Each record below should be set down exactly.

(Records excerpted from a collection)
• • • •

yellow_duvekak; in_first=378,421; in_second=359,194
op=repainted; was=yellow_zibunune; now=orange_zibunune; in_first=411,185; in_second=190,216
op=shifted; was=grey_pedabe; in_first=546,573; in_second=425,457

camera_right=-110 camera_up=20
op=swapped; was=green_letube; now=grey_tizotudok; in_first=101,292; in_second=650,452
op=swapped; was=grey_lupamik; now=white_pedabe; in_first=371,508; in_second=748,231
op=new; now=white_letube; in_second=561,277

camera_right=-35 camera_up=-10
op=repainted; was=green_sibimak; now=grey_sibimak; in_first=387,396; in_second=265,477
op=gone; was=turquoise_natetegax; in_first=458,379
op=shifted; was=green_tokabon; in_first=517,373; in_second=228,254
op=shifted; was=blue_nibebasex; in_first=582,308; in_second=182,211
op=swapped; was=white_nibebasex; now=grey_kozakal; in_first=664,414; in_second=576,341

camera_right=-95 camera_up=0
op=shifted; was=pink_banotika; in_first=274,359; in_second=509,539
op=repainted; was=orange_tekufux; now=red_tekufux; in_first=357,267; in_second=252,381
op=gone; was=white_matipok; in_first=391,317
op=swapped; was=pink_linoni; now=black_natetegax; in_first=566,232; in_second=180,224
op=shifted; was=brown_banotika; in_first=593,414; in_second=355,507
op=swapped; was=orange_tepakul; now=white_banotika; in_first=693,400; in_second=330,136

• • • •

- Result for this exercise
yellow_duvekak; in_first=378,421; in_second=359,194
op=repainted; was=yellow_zibunune; now=orange_zibunune; in_first=411,185; in_second=190,216
op=shifted; was=grey_pedabe; in_first=546,573; in_second=425,457

camera_right=-110 camera_up=20
op=swapped; was=green_letube; now=grey_tizotudok; in_first=101,292; in_second=650,452
op=swapped; was=grey_lupamik; now=white_pedabe; in_first=371,508; in_second=748,231
op=new; now=white_letube; in_second=561,277

camera_right=-35 camera_up=-10
op=repainted; was=green_sibimak; now=grey_sibimak; in_first=387,396; in_second=265,477
op=gone; was=turquoise_natetegax; in_first=458,379
op=shifted; was=green_tokabon; in_first=517,373; in_second=228,254
op=shifted; was=blue_nibebasex; in_first=582,308; in_second=182,211
op=swapped; was=white_nibebasex; now=grey_kozakal; in_first=664,414; in_second=576,341

camera_right=-95 camera_up=0
op=shifted; was=pink_banotika; in_first=274,359; in_second=509,539
op=repainted; was=orange_tekufux; now=red_tekufux; in_first=357,267; in_second=252,381
op=gone; was=white_matipok; in_first=391,317
op=swapped; was=pink_linoni; now=black_natetegax; in_first=566,232; in_second=180,224
op=shifted; was=brown_banotika; in_first=593,414; in_second=355,507
op=swapped; was=orange_tepakul; now=white_banotika; in_first=693,400; in_second=330,136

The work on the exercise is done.